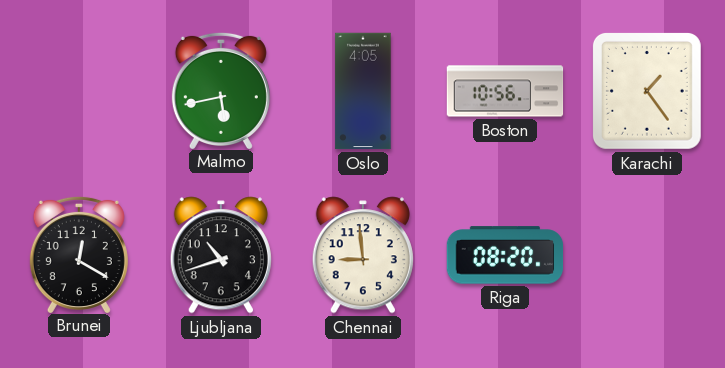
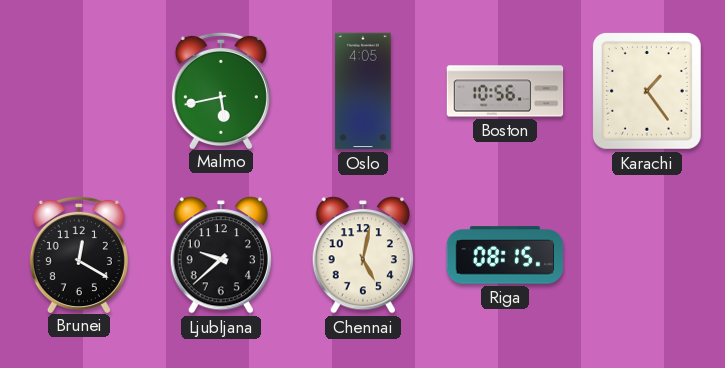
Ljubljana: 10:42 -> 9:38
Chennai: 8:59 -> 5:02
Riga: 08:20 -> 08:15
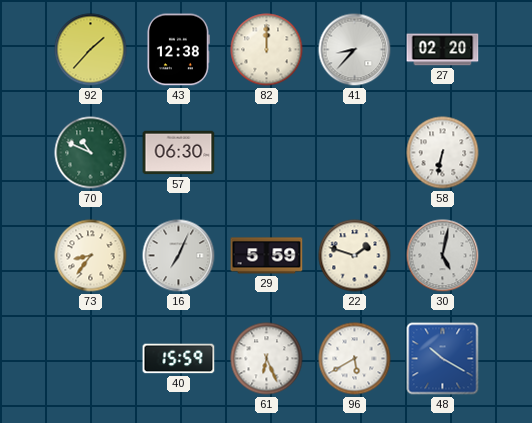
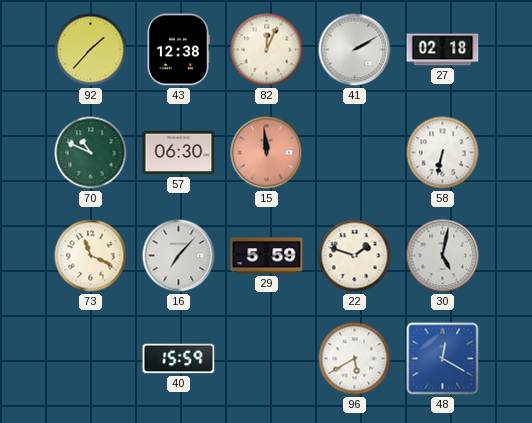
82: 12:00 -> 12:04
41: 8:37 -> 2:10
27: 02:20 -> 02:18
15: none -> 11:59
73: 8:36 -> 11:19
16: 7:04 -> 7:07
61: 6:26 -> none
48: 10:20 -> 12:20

___

*Required work:* Could you retype every line of the entries above exactly as it appears, leaving out the pictures?

*Complete answer:*
Ljubljana: 10:42 -> 9:38
Chennai: 8:59 -> 5:02
Riga: 08:20 -> 08:15
82: 12:00 -> 12:04
41: 8:37 -> 2:10
27: 02:20 -> 02:18
15: none -> 11:59
73: 8:36 -> 11:19
16: 7:04 -> 7:07
61: 6:26 -> none
48: 10:20 -> 12:20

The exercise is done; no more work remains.